# ASSIGNED TASK:
Repeat the records word for word, excluding any picture.

# DATASET RECORDS:
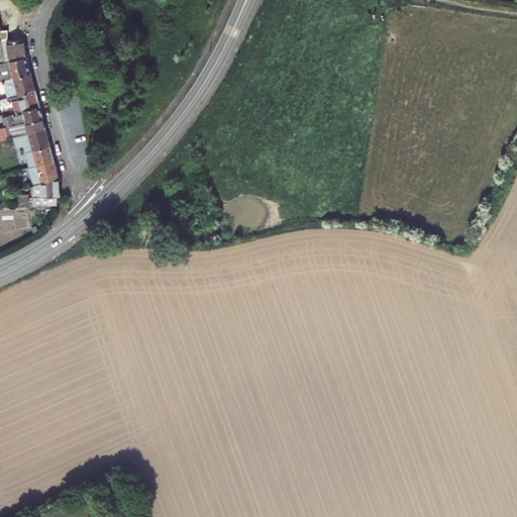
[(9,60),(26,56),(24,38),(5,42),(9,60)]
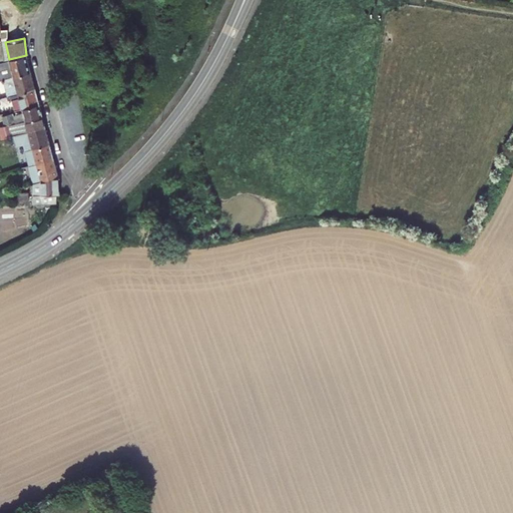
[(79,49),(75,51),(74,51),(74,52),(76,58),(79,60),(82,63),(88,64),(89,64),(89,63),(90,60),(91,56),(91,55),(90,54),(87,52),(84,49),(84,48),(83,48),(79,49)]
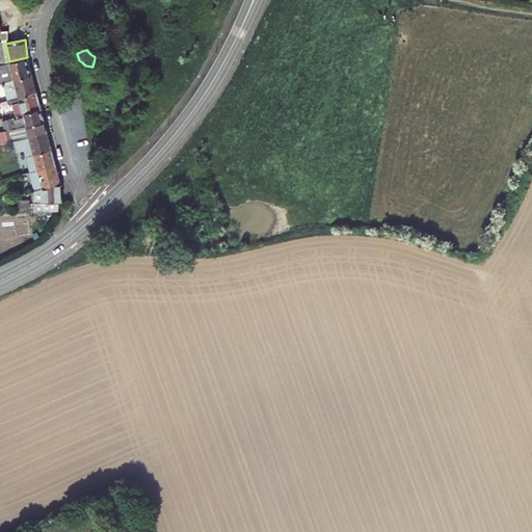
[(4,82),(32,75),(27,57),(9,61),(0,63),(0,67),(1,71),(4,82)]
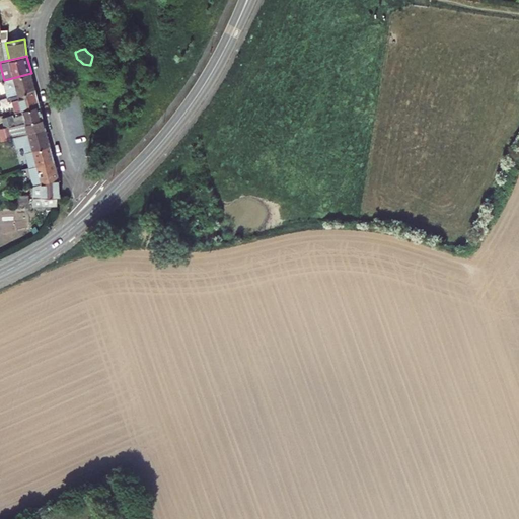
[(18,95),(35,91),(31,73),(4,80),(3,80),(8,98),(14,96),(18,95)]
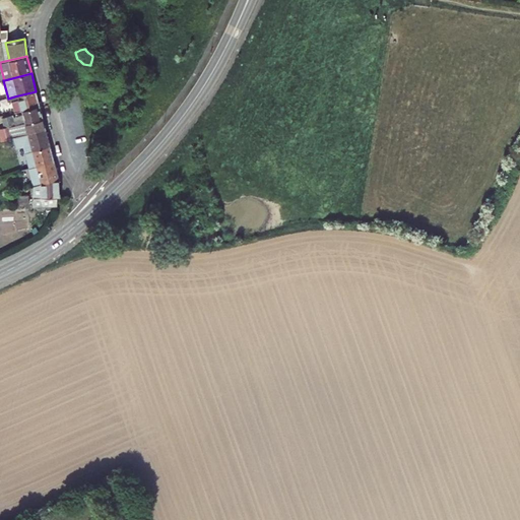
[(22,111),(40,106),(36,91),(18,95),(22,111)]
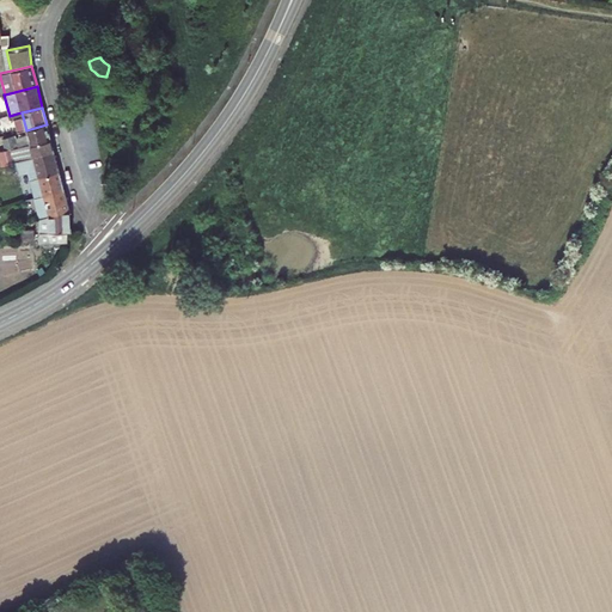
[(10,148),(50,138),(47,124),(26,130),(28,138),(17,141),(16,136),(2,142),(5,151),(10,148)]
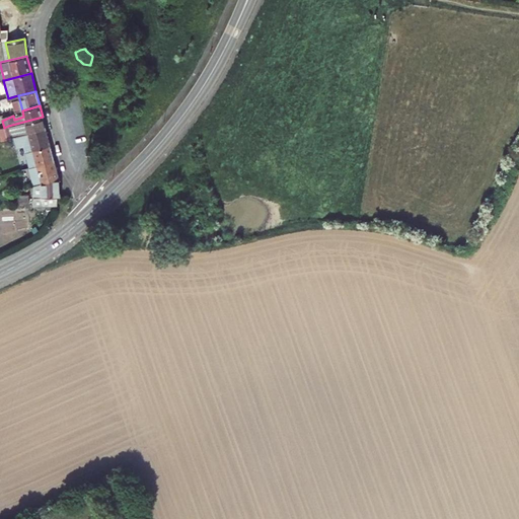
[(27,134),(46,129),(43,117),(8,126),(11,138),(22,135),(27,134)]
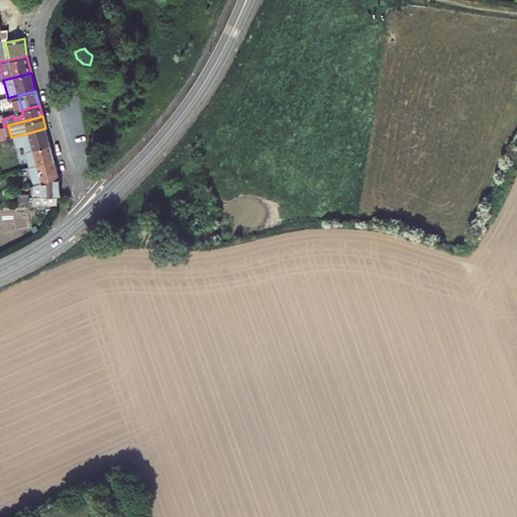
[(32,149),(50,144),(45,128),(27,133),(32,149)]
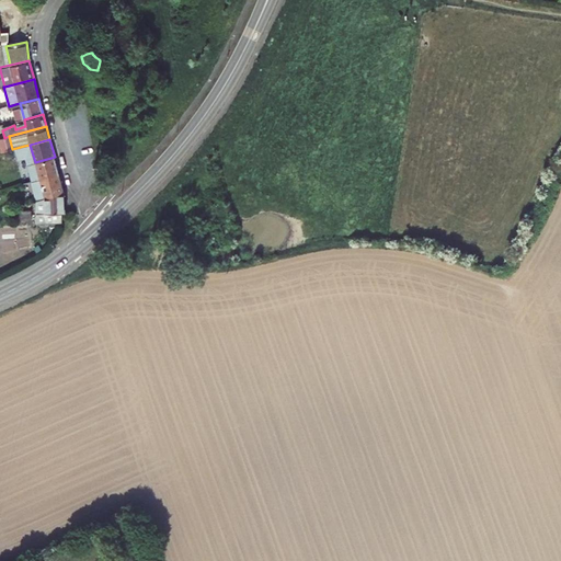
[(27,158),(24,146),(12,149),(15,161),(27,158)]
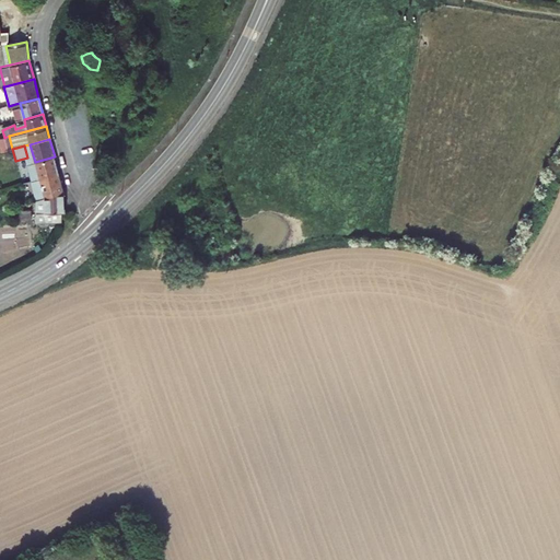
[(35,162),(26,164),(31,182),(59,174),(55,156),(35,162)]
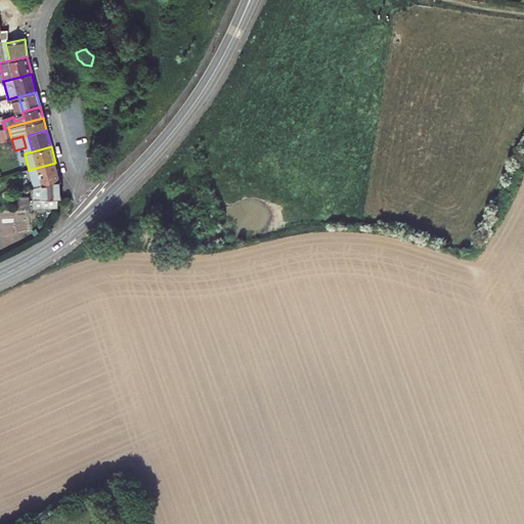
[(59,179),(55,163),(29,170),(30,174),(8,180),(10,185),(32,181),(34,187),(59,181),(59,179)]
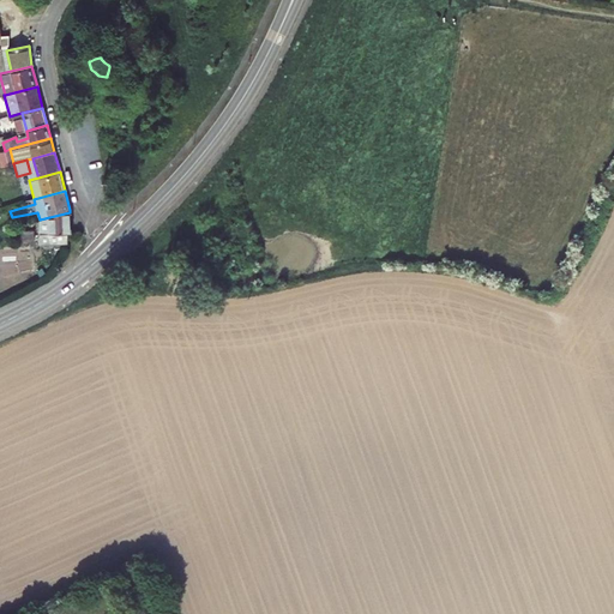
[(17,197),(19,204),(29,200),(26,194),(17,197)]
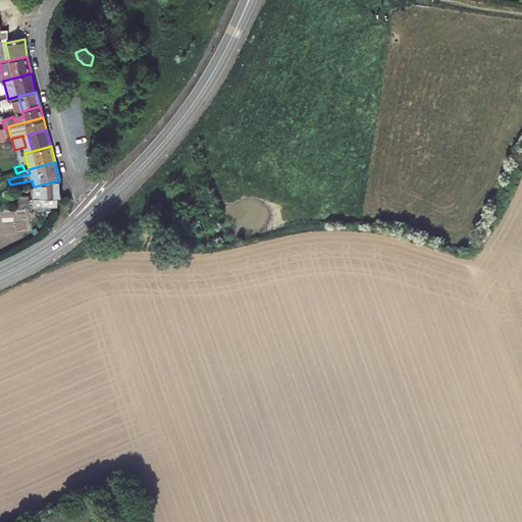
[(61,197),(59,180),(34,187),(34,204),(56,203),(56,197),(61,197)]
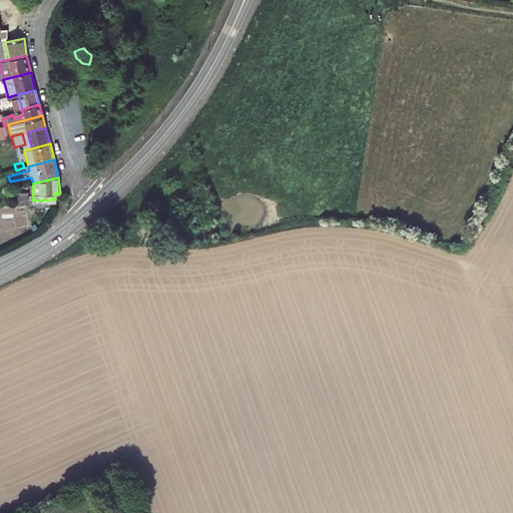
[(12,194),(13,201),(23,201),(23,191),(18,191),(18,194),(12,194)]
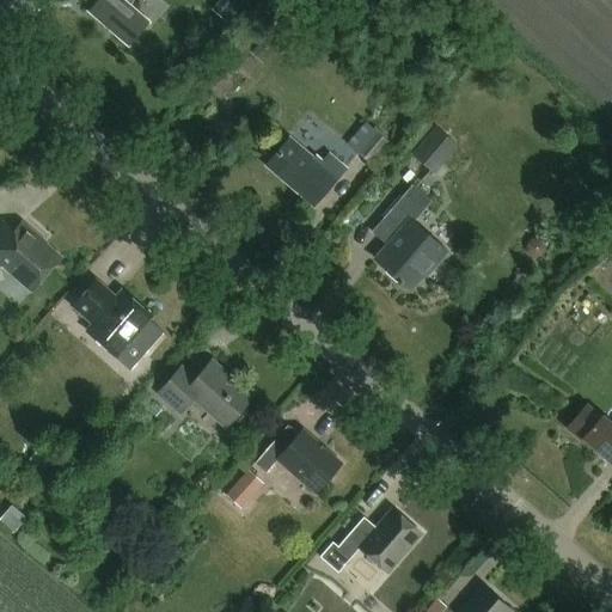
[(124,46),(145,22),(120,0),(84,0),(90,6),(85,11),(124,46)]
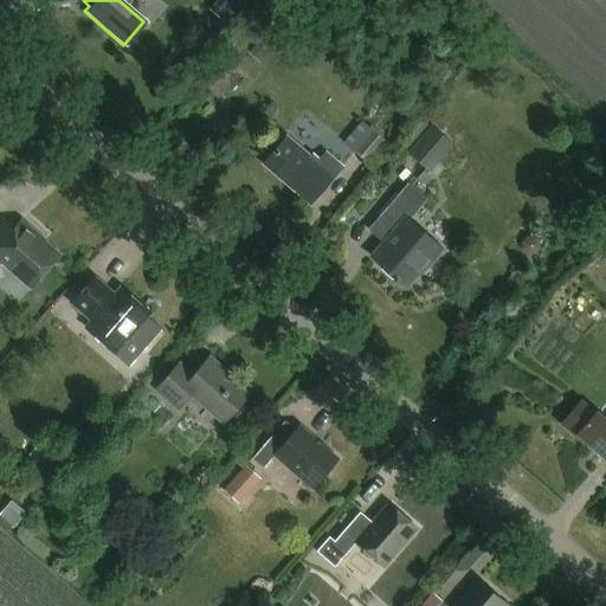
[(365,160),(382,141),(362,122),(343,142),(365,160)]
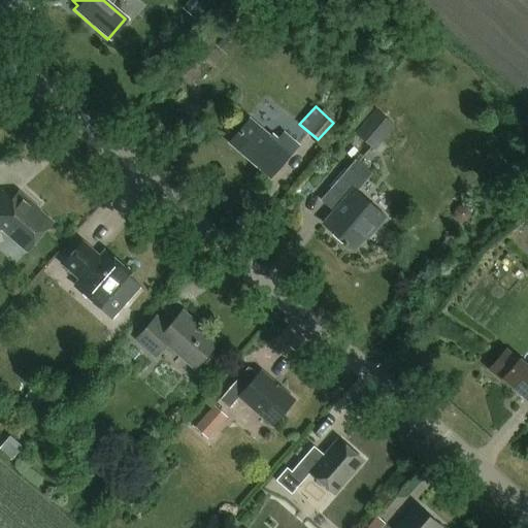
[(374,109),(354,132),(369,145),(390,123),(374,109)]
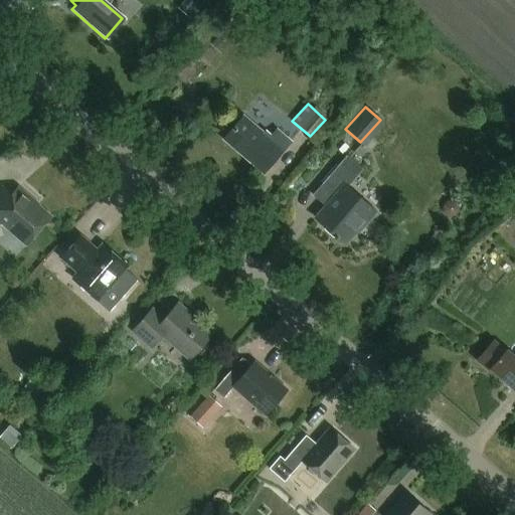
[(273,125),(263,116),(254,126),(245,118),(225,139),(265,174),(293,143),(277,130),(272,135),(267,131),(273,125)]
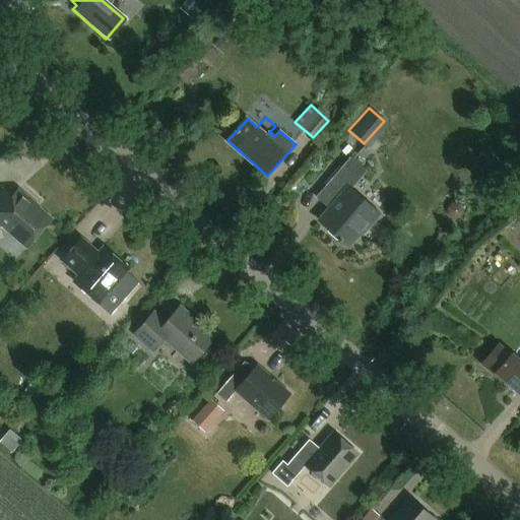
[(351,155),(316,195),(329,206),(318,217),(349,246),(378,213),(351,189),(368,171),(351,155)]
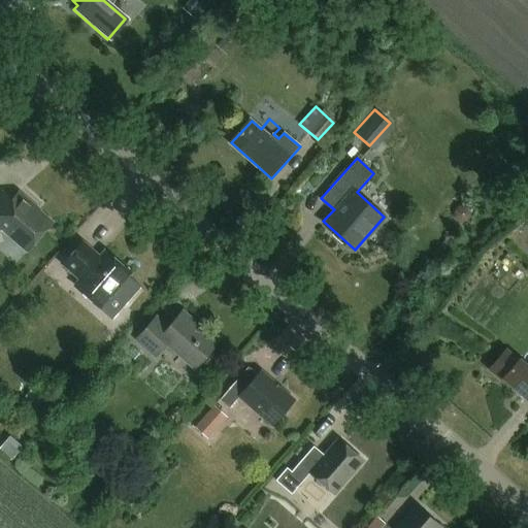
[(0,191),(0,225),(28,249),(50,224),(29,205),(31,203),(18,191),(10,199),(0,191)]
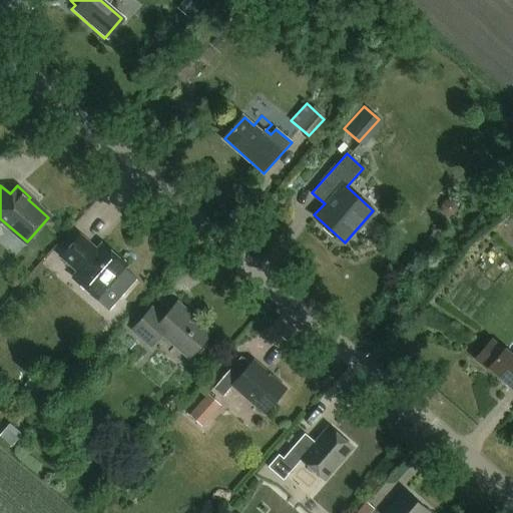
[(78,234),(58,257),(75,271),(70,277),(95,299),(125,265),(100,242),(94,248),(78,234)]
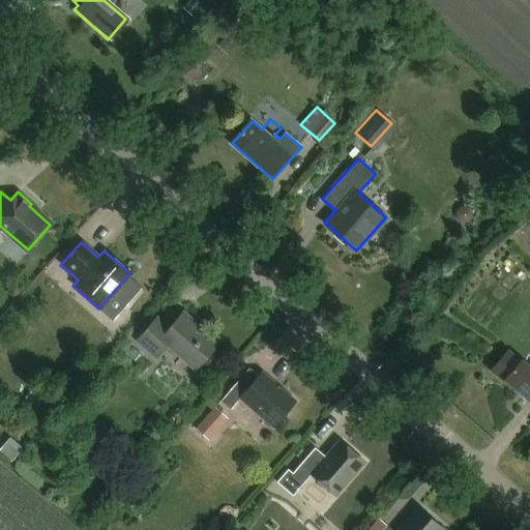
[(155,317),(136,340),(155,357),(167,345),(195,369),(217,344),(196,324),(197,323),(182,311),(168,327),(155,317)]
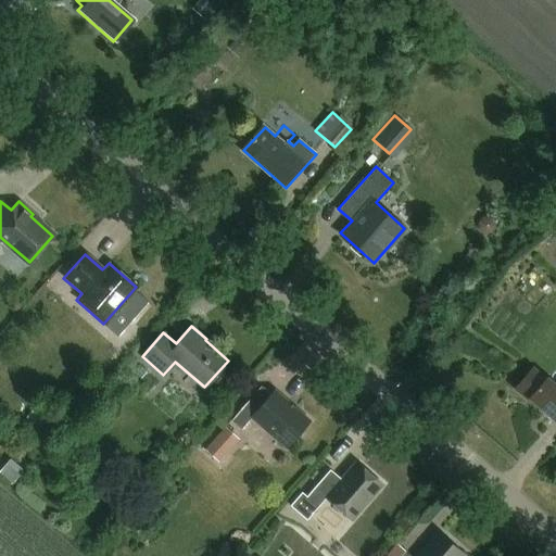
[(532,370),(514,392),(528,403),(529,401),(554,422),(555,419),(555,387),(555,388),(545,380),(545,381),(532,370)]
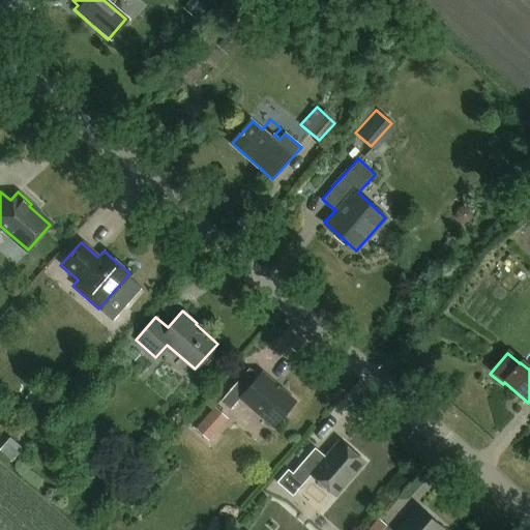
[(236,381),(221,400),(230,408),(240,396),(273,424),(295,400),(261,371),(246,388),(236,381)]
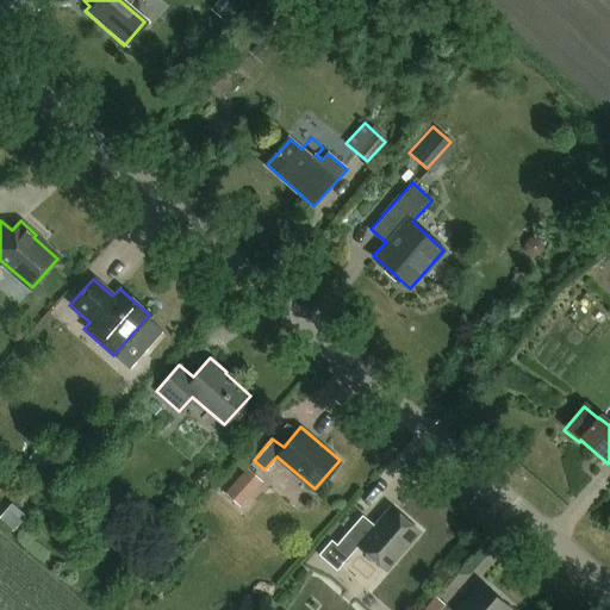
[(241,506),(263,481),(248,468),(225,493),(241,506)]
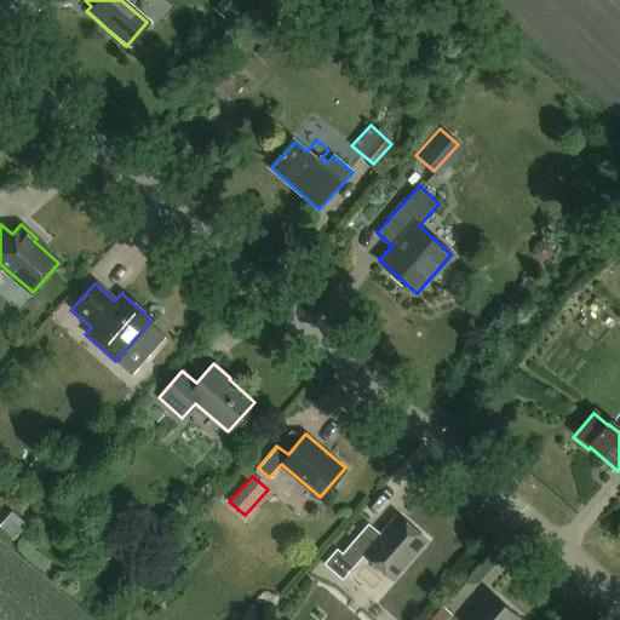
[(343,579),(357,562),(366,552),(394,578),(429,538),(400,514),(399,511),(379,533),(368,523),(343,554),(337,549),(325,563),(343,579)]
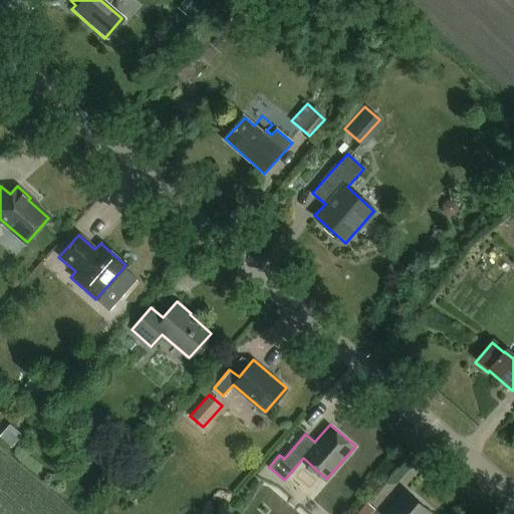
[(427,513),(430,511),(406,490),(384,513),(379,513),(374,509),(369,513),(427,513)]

# OUTPUT OF THE EXERCISE:
[(9,60),(26,56),(24,38),(5,42),(9,60)]
[(79,49),(75,51),(74,51),(74,52),(76,58),(79,60),(82,63),(88,64),(89,64),(89,63),(90,60),(91,56),(91,55),(90,54),(87,52),(84,49),(84,48),(83,48),(79,49)]
[(4,82),(32,75),(27,57),(9,61),(0,63),(0,67),(1,71),(4,82)]
[(18,95),(35,91),(31,73),(4,80),(3,80),(8,98),(14,96),(18,95)]
[(22,111),(40,106),(36,91),(18,95),(22,111)]
[(10,148),(50,138),(47,124),(26,130),(28,138),(17,141),(16,136),(2,142),(5,151),(10,148)]
[(27,134),(46,129),(43,117),(8,126),(11,138),(22,135),(27,134)]
[(32,149),(50,144),(45,128),(27,133),(32,149)]
[(27,158),(24,146),(12,149),(15,161),(27,158)]
[(35,162),(26,164),(31,182),(59,174),(55,156),(35,162)]
[(59,179),(55,163),(29,170),(30,174),(8,180),(10,185),(32,181),(34,187),(59,181),(59,179)]
[(17,197),(19,204),(29,200),(26,194),(17,197)]
[(61,197),(59,180),(34,187),(34,204),(56,203),(56,197),(61,197)]
[(12,194),(13,201),(23,201),(23,191),(18,191),(18,194),(12,194)]
[(124,46),(145,22),(120,0),(84,0),(90,6),(85,11),(124,46)]
[(365,160),(382,141),(362,122),(343,142),(365,160)]
[(374,109),(354,132),(369,145),(390,123),(374,109)]
[(273,125),(263,116),(254,126),(245,118),(225,139),(265,174),(293,143),(277,130),(272,135),(267,131),(273,125)]
[(351,155),(316,195),(329,206),(318,217),(349,246),(378,213),(351,189),(368,171),(351,155)]
[(0,191),(0,225),(28,249),(50,224),(29,205),(31,203),(18,191),(10,199),(0,191)]
[(78,234),(58,257),(75,271),(70,277),(95,299),(125,265),(100,242),(94,248),(78,234)]
[(155,317),(136,340),(155,357),(167,345),(195,369),(217,344),(196,324),(197,323),(182,311),(168,327),(155,317)]
[(532,370),(514,392),(528,403),(529,401),(554,422),(555,419),(555,387),(555,388),(545,380),(545,381),(532,370)]
[(236,381),(221,400),(230,408),(240,396),(273,424),(295,400),(261,371),(246,388),(236,381)]
[(241,506),(263,481),(248,468),(225,493),(241,506)]
[(343,579),(357,562),(366,552),(394,578),(429,538),(400,514),(399,511),(379,533),(368,523),(343,554),(337,549),(325,563),(343,579)]
[(427,513),(430,511),(406,490),(384,513),(379,513),(374,509),(369,513),(427,513)]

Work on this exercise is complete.